Dataset entries:
'''
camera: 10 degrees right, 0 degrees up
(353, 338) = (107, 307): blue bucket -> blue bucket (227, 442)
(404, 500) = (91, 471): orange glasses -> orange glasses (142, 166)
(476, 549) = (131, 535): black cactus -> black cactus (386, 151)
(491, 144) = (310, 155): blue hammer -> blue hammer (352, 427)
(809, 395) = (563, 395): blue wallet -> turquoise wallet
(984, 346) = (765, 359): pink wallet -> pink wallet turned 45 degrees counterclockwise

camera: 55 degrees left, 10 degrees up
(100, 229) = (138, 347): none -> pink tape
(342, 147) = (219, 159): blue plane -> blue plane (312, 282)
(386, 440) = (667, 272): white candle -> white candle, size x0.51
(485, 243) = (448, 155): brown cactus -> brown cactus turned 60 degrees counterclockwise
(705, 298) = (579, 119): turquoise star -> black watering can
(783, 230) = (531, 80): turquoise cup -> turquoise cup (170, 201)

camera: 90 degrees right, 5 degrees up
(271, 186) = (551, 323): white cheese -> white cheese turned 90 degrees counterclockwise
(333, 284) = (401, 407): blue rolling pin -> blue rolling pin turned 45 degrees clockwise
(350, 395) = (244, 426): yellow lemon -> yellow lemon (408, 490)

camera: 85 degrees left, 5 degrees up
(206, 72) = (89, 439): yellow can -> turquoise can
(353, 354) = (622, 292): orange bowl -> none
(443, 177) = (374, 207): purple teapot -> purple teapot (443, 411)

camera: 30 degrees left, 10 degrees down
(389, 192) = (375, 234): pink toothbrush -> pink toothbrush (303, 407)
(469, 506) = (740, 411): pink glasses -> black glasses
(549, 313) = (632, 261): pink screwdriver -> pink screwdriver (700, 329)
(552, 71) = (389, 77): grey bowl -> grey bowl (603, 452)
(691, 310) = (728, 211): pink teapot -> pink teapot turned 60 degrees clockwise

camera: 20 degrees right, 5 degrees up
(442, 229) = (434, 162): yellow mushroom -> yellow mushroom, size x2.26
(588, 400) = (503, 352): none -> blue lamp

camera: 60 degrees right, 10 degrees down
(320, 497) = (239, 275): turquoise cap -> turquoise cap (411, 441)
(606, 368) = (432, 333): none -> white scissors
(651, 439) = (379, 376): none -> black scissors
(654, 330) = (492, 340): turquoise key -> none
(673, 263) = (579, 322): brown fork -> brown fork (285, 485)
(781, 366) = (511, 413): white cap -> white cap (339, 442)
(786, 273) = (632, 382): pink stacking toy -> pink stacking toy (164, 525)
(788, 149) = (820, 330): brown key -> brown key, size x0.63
'''
What this task involves: Copy every line of the entries above in which "glasses" occurs.

Answer space:
(404, 500) = (91, 471): orange glasses -> orange glasses (142, 166)
(469, 506) = (740, 411): pink glasses -> black glasses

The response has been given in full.